**Task:** Copy the listing below word for word, line by line, but leave out the pictures.

**Data section:**
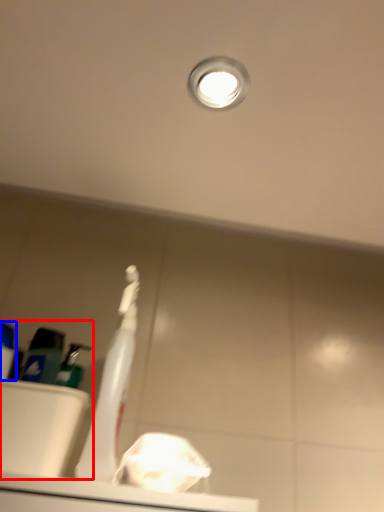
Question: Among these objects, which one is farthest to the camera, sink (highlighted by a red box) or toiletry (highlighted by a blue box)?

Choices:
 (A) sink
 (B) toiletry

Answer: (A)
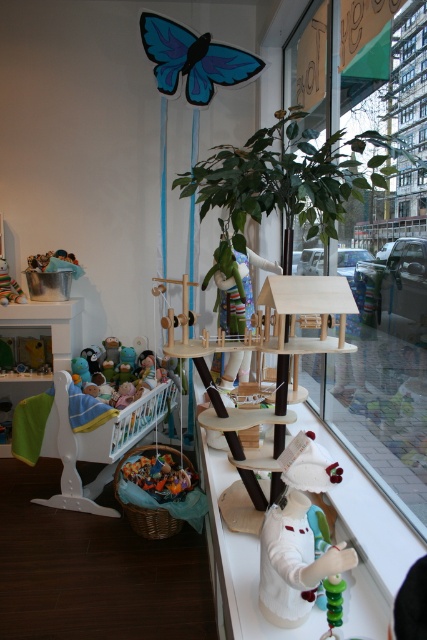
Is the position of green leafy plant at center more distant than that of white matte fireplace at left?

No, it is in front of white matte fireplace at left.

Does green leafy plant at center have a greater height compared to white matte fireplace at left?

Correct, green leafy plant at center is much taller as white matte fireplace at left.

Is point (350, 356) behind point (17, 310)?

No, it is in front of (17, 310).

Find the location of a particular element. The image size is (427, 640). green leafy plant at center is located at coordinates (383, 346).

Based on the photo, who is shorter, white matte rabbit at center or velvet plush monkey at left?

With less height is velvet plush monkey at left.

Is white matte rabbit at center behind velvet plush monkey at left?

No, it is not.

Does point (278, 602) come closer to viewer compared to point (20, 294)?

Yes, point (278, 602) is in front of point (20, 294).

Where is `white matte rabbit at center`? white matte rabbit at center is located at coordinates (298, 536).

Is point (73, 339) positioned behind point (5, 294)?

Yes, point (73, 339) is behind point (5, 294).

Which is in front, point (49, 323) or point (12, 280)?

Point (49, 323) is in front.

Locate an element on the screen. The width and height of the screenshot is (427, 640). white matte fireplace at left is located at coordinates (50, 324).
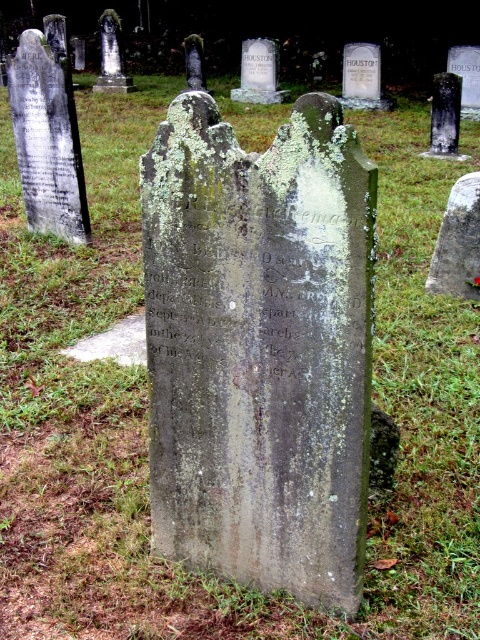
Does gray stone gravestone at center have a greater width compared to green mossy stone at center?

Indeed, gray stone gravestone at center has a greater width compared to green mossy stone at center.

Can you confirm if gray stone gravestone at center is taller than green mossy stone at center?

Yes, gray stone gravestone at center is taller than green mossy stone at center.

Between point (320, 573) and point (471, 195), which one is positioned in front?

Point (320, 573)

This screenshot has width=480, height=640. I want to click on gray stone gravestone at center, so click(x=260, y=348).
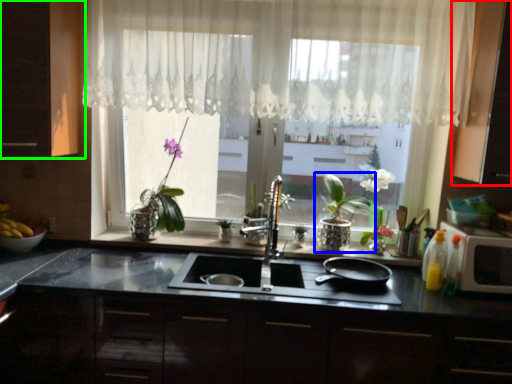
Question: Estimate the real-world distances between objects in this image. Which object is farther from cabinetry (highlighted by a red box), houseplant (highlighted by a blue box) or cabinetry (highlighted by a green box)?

**Output:**
Question: Among these objects, which one is farthest to the camera, sink (highlighted by a red box) or toiletry (highlighted by a blue box)?

Choices:
 (A) sink
 (B) toiletry

Answer: (A)
Is the position of green leafy plant at center more distant than that of white matte fireplace at left?

No, it is in front of white matte fireplace at left.

Does green leafy plant at center have a greater height compared to white matte fireplace at left?

Correct, green leafy plant at center is much taller as white matte fireplace at left.

Is point (350, 356) behind point (17, 310)?

No, it is in front of (17, 310).

Find the location of a particular element. The image size is (427, 640). green leafy plant at center is located at coordinates (383, 346).

Based on the photo, who is shorter, white matte rabbit at center or velvet plush monkey at left?

With less height is velvet plush monkey at left.

Is white matte rabbit at center behind velvet plush monkey at left?

No, it is not.

Does point (278, 602) come closer to viewer compared to point (20, 294)?

Yes, point (278, 602) is in front of point (20, 294).

Where is `white matte rabbit at center`? white matte rabbit at center is located at coordinates (298, 536).

Is point (73, 339) positioned behind point (5, 294)?

Yes, point (73, 339) is behind point (5, 294).

Which is in front, point (49, 323) or point (12, 280)?

Point (49, 323) is in front.

Locate an element on the screen. The width and height of the screenshot is (427, 640). white matte fireplace at left is located at coordinates (50, 324).
Does gray stone gravestone at center have a greater width compared to green mossy stone at center?

Indeed, gray stone gravestone at center has a greater width compared to green mossy stone at center.

Can you confirm if gray stone gravestone at center is taller than green mossy stone at center?

Yes, gray stone gravestone at center is taller than green mossy stone at center.

Between point (320, 573) and point (471, 195), which one is positioned in front?

Point (320, 573)

This screenshot has width=480, height=640. I want to click on gray stone gravestone at center, so click(x=260, y=348).
Question: Estimate the real-world distances between objects in this image. Which object is farther from cabinetry (highlighted by a red box), houseplant (highlighted by a blue box) or cabinetry (highlighted by a green box)?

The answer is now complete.